>>>

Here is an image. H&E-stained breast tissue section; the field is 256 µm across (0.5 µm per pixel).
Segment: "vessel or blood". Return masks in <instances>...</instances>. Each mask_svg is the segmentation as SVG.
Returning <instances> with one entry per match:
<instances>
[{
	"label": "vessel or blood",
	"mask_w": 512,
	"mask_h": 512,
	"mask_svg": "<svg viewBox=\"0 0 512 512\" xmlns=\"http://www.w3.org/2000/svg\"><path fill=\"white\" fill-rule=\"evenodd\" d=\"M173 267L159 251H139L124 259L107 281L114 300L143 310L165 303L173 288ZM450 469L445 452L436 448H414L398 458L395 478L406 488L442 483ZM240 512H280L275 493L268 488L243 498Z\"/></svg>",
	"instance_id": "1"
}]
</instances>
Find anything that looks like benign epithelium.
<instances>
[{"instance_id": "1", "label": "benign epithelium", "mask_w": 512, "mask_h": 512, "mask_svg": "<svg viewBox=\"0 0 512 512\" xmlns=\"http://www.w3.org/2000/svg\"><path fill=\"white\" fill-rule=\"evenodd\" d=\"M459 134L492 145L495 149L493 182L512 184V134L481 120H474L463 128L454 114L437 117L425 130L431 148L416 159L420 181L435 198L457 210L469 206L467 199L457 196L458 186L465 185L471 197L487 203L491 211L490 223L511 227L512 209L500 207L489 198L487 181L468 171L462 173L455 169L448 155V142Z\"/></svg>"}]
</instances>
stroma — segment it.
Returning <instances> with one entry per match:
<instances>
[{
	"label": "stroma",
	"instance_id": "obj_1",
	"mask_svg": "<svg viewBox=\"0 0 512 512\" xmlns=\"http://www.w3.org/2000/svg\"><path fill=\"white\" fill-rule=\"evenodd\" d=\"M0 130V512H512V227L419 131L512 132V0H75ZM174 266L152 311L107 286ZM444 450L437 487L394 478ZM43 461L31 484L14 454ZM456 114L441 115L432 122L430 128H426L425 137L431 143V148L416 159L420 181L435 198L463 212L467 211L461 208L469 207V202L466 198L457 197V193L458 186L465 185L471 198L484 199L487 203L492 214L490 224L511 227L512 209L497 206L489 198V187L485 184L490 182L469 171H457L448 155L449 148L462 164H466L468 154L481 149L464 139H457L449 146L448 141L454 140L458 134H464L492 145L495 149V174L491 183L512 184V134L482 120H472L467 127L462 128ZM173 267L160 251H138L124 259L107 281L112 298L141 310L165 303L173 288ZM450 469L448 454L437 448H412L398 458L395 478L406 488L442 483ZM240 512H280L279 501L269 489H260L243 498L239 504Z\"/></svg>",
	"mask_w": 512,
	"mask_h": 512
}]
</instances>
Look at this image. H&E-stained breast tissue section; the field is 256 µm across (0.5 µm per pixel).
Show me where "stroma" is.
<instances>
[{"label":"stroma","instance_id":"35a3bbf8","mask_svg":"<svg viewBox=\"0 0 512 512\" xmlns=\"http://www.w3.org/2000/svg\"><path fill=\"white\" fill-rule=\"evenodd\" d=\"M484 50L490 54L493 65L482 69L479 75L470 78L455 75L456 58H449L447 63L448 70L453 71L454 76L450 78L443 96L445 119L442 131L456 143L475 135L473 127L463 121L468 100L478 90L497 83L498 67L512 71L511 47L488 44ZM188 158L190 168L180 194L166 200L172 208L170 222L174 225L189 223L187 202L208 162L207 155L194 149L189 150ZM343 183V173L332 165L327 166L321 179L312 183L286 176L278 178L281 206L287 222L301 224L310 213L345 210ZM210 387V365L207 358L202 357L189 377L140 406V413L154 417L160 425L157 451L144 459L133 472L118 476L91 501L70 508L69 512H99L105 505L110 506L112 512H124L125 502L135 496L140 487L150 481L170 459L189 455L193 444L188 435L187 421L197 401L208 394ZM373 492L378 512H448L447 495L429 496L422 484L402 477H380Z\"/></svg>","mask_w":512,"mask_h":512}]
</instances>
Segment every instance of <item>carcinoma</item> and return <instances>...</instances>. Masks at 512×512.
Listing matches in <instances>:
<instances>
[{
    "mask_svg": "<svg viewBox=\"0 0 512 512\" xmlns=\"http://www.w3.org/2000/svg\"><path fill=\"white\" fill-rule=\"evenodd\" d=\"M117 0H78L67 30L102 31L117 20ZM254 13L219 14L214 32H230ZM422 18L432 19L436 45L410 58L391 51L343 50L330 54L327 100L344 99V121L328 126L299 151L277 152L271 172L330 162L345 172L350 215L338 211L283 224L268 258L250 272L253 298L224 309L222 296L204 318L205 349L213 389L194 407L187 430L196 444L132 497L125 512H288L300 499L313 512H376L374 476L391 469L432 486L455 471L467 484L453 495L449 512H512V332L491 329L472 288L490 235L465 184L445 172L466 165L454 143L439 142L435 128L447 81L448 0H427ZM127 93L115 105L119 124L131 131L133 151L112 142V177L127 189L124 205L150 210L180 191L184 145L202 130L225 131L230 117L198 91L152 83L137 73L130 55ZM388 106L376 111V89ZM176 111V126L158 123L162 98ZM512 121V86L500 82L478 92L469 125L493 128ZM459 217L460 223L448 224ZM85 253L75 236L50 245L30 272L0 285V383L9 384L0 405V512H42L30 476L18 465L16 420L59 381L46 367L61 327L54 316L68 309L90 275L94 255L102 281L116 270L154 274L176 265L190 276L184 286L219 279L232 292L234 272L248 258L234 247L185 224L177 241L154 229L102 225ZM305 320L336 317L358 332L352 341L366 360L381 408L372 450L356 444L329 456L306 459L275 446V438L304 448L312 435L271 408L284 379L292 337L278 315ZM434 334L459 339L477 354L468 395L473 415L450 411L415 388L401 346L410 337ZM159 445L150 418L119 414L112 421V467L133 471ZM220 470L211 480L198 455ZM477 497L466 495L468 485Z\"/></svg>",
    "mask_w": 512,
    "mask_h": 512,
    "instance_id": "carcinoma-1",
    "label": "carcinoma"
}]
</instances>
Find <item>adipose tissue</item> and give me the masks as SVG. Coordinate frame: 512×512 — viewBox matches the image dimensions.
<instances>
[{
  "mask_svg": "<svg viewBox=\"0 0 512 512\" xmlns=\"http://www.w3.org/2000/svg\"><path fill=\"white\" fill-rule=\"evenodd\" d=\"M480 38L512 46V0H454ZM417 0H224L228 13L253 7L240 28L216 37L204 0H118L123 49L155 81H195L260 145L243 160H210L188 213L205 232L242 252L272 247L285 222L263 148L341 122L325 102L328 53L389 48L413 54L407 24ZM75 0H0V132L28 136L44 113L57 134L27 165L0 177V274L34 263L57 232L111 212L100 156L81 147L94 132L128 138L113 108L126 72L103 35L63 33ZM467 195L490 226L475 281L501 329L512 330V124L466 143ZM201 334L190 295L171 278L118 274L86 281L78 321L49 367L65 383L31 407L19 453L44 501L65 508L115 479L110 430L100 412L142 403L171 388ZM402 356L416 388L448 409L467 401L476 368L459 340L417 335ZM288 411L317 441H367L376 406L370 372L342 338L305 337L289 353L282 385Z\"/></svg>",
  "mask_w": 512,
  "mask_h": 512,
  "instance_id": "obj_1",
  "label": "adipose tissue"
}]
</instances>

<<<

» **Short exercise**:
Word for word, write out the data.

» **Response**:
Here is an image. H&E-stained breast tissue section; the field is 256 µm across (0.5 µm per pixel).
Segment: "vessel or blood". Return masks in <instances>...</instances>. Each mask_svg is the segmentation as SVG.
Returning <instances> with one entry per match:
<instances>
[{
	"label": "vessel or blood",
	"mask_w": 512,
	"mask_h": 512,
	"mask_svg": "<svg viewBox=\"0 0 512 512\" xmlns=\"http://www.w3.org/2000/svg\"><path fill=\"white\" fill-rule=\"evenodd\" d=\"M173 267L159 251H139L124 259L107 281L114 300L143 310L165 303L173 288ZM450 469L445 452L436 448H414L398 458L395 478L406 488L442 483ZM240 512H280L275 493L268 488L243 498Z\"/></svg>",
	"instance_id": "1"
}]
</instances>
Find anything that looks like benign epithelium.
<instances>
[{"instance_id": "1", "label": "benign epithelium", "mask_w": 512, "mask_h": 512, "mask_svg": "<svg viewBox=\"0 0 512 512\" xmlns=\"http://www.w3.org/2000/svg\"><path fill=\"white\" fill-rule=\"evenodd\" d=\"M459 134L492 145L495 149L493 182L512 184V134L481 120H474L463 128L454 114L437 117L425 130L431 148L416 159L420 181L435 198L457 210L469 206L467 199L457 196L458 186L465 185L471 197L487 203L491 211L490 223L511 227L512 209L500 207L489 198L487 181L468 171L462 173L455 169L448 155V142Z\"/></svg>"}]
</instances>
stroma — segment it.
Returning <instances> with one entry per match:
<instances>
[{
	"label": "stroma",
	"instance_id": "obj_1",
	"mask_svg": "<svg viewBox=\"0 0 512 512\" xmlns=\"http://www.w3.org/2000/svg\"><path fill=\"white\" fill-rule=\"evenodd\" d=\"M0 130V512H512V227L419 131L512 132V0H75ZM174 266L152 311L107 286ZM444 450L437 487L394 478ZM43 461L31 484L14 454ZM456 114L441 115L432 122L430 128H426L425 137L431 143V148L416 159L420 181L435 198L463 212L467 211L461 208L469 207V202L466 198L457 197V193L458 186L465 185L471 198L484 199L487 203L492 214L490 224L511 227L512 209L497 206L489 198V187L485 184L490 182L469 171H457L448 155L449 148L462 164H466L468 154L481 149L464 139H457L449 146L448 141L454 140L458 134H464L492 145L495 149V174L491 183L512 184V134L482 120H472L467 127L462 128ZM173 267L160 251H138L124 259L107 281L112 298L141 310L165 303L173 288ZM450 469L448 454L437 448H412L398 458L395 478L406 488L442 483ZM240 512H280L279 501L269 489H260L243 498L239 504Z\"/></svg>",
	"mask_w": 512,
	"mask_h": 512
}]
</instances>
Look at this image. H&E-stained breast tissue section; the field is 256 µm across (0.5 µm per pixel).
Show me where "stroma" is.
<instances>
[{"label":"stroma","instance_id":"35a3bbf8","mask_svg":"<svg viewBox=\"0 0 512 512\" xmlns=\"http://www.w3.org/2000/svg\"><path fill=\"white\" fill-rule=\"evenodd\" d=\"M484 50L490 54L493 65L482 69L479 75L470 78L455 75L456 58H449L447 63L448 70L453 71L454 76L450 78L443 96L445 119L442 131L456 143L475 135L473 127L463 121L468 100L478 90L497 83L498 67L512 71L511 47L488 44ZM188 158L190 168L180 194L166 200L172 208L170 222L174 225L189 223L187 202L208 162L207 155L194 149L189 150ZM343 183V173L332 165L327 166L321 179L312 183L286 176L278 178L281 206L287 222L301 224L310 213L345 210ZM210 387V365L207 358L202 357L189 377L140 406V413L154 417L160 425L157 451L144 459L133 472L118 476L91 501L70 508L69 512H99L105 505L110 506L112 512H124L125 502L135 496L140 487L150 481L170 459L189 455L193 444L188 435L187 421L197 401L208 394ZM373 492L378 512H448L447 495L429 496L422 484L402 477H380Z\"/></svg>","mask_w":512,"mask_h":512}]
</instances>
Segment every instance of <item>carcinoma</item> and return <instances>...</instances>. Masks at 512×512.
Listing matches in <instances>:
<instances>
[{
    "mask_svg": "<svg viewBox=\"0 0 512 512\" xmlns=\"http://www.w3.org/2000/svg\"><path fill=\"white\" fill-rule=\"evenodd\" d=\"M117 0H78L67 30L102 31L117 20ZM254 13L219 14L214 32H230ZM422 18L432 19L436 45L410 58L391 51L343 50L330 54L327 100L344 99V121L328 126L299 151L277 152L271 172L330 162L345 172L350 215L338 211L283 224L268 258L250 272L253 298L224 309L222 296L204 318L205 349L213 389L194 407L187 430L196 444L132 497L125 512H288L300 499L313 512H376L374 476L391 469L432 486L455 471L467 484L453 495L449 512H512V332L491 329L472 288L490 235L465 184L445 172L466 165L454 143L439 142L435 128L447 81L448 0H427ZM127 93L115 105L119 124L131 131L133 151L112 142V177L127 189L124 205L150 210L180 191L184 145L202 130L225 131L230 117L198 91L152 83L137 73L130 55ZM388 106L376 111V89ZM176 111V126L158 123L162 98ZM512 121V86L500 82L478 92L469 125L493 128ZM459 217L460 223L448 224ZM85 253L75 236L50 245L30 272L0 285V383L9 384L0 405V512H42L30 476L18 465L16 420L59 381L46 367L61 327L54 316L68 309L90 275L94 255L102 281L116 270L154 274L176 265L190 276L184 286L219 279L232 292L234 272L248 258L234 247L185 224L177 241L154 229L102 225ZM305 320L336 317L358 332L352 341L366 360L381 408L372 450L356 444L329 456L306 459L275 446V438L304 448L312 435L271 408L284 379L292 337L278 315ZM434 334L459 339L477 354L468 395L473 415L450 411L415 388L401 346L410 337ZM159 445L150 418L119 414L112 421V467L133 471ZM220 470L211 480L198 455ZM477 497L466 495L468 485Z\"/></svg>",
    "mask_w": 512,
    "mask_h": 512,
    "instance_id": "carcinoma-1",
    "label": "carcinoma"
}]
</instances>
Find <item>adipose tissue</item> and give me the masks as SVG. Coordinate frame: 512×512 — viewBox matches the image dimensions.
<instances>
[{
  "mask_svg": "<svg viewBox=\"0 0 512 512\" xmlns=\"http://www.w3.org/2000/svg\"><path fill=\"white\" fill-rule=\"evenodd\" d=\"M480 38L512 46V0H454ZM417 0H224L228 13L253 7L240 28L216 37L204 0H118L123 49L155 81H195L260 145L243 160H210L188 213L205 232L242 252L272 247L285 222L263 148L341 122L325 102L328 53L389 48L413 54L407 24ZM75 0H0V132L28 136L44 113L57 134L27 165L0 177V274L34 263L57 232L111 212L100 156L81 147L94 132L128 138L113 108L126 72L103 35L63 33ZM467 195L490 226L475 281L501 329L512 330V124L466 143ZM201 334L190 295L171 278L118 274L86 281L78 321L49 367L65 383L31 407L19 453L44 501L65 508L115 479L110 430L100 412L142 403L171 388ZM402 356L416 388L448 409L467 401L476 368L459 340L417 335ZM288 411L317 441H367L376 406L370 372L342 338L305 337L289 353L282 385Z\"/></svg>",
  "mask_w": 512,
  "mask_h": 512,
  "instance_id": "obj_1",
  "label": "adipose tissue"
}]
</instances>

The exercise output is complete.